Extracted records =
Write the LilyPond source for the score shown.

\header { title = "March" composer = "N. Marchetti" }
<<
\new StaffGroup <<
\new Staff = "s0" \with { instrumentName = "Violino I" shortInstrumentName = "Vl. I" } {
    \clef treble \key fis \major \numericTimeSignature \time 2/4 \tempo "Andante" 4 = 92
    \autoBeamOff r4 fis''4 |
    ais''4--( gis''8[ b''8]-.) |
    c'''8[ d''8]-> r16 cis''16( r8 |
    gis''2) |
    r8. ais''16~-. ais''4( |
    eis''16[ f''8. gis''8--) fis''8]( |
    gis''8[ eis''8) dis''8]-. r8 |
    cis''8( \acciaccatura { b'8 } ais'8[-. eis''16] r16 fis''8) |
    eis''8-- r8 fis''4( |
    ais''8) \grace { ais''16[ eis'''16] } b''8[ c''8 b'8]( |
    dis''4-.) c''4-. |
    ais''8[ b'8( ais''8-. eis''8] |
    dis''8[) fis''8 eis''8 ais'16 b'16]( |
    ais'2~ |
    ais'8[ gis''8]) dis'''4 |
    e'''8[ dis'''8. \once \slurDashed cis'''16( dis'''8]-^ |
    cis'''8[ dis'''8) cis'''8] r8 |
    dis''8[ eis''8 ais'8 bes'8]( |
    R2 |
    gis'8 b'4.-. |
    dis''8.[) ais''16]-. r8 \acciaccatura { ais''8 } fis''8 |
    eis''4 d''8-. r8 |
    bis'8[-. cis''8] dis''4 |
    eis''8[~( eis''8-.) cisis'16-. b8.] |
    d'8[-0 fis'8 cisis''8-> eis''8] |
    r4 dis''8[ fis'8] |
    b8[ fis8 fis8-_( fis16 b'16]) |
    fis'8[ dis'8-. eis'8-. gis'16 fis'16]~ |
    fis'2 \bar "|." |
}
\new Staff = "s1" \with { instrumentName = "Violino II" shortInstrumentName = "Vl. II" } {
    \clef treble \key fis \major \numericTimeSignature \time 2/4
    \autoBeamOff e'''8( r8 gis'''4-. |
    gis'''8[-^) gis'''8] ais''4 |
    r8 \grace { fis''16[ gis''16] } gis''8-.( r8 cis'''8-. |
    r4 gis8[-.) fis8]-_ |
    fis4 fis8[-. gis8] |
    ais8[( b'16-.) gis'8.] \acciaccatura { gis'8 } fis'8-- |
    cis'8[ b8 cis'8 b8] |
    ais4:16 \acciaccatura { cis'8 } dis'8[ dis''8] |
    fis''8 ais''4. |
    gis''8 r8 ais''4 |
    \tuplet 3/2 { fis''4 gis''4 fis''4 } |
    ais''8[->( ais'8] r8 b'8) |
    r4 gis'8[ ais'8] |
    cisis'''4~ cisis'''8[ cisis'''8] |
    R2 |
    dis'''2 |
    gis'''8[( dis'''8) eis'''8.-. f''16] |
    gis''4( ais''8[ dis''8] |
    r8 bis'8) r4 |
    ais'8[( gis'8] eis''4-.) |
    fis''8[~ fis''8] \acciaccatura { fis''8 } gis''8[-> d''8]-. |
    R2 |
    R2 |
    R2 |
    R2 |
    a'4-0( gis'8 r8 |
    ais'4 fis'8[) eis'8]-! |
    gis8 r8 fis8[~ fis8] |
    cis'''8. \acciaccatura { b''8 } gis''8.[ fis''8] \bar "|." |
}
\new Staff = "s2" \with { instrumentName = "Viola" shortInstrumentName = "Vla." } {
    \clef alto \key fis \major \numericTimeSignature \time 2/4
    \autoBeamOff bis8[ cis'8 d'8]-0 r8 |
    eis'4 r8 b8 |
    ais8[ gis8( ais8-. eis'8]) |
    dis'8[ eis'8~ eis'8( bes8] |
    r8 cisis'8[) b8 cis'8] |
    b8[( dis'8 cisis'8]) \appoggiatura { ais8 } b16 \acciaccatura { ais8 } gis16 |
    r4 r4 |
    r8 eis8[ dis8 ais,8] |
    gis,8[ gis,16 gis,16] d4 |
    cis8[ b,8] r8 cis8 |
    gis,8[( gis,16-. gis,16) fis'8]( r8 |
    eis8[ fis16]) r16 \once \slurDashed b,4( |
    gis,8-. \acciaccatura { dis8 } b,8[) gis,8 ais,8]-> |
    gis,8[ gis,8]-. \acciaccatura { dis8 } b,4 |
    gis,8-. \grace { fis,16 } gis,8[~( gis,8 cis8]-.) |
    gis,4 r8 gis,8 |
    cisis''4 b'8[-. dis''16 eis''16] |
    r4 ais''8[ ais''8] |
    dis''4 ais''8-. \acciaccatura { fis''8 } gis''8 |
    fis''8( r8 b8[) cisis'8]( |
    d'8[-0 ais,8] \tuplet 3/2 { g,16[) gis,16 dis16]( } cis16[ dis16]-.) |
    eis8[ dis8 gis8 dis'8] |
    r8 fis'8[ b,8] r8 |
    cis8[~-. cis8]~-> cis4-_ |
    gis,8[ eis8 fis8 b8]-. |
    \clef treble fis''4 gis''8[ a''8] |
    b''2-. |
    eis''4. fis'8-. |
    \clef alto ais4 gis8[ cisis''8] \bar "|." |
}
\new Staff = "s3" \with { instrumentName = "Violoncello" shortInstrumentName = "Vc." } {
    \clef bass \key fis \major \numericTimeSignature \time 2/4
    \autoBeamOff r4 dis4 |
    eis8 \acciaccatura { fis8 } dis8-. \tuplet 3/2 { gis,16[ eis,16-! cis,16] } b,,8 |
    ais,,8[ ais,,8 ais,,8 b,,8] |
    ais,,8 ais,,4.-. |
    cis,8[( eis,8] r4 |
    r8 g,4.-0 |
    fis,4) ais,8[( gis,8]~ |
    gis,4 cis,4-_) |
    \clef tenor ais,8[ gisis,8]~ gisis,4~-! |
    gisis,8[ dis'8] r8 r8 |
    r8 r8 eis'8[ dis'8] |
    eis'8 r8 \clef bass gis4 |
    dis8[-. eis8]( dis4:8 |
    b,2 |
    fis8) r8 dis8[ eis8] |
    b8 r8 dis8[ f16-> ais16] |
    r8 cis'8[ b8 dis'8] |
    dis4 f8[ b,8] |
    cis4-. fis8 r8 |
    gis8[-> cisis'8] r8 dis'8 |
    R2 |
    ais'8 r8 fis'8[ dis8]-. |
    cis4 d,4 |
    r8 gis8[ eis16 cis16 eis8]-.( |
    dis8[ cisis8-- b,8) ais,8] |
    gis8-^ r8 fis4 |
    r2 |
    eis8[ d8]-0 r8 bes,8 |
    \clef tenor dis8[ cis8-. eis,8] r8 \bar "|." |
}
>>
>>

What this task involves = Copy every line in the items above that contains the string "alto", matching case exactly.

Result =
    \clef alto \key fis \major \numericTimeSignature \time 2/4
    \clef alto ais4 gis8[ cisis''8] \bar "|." |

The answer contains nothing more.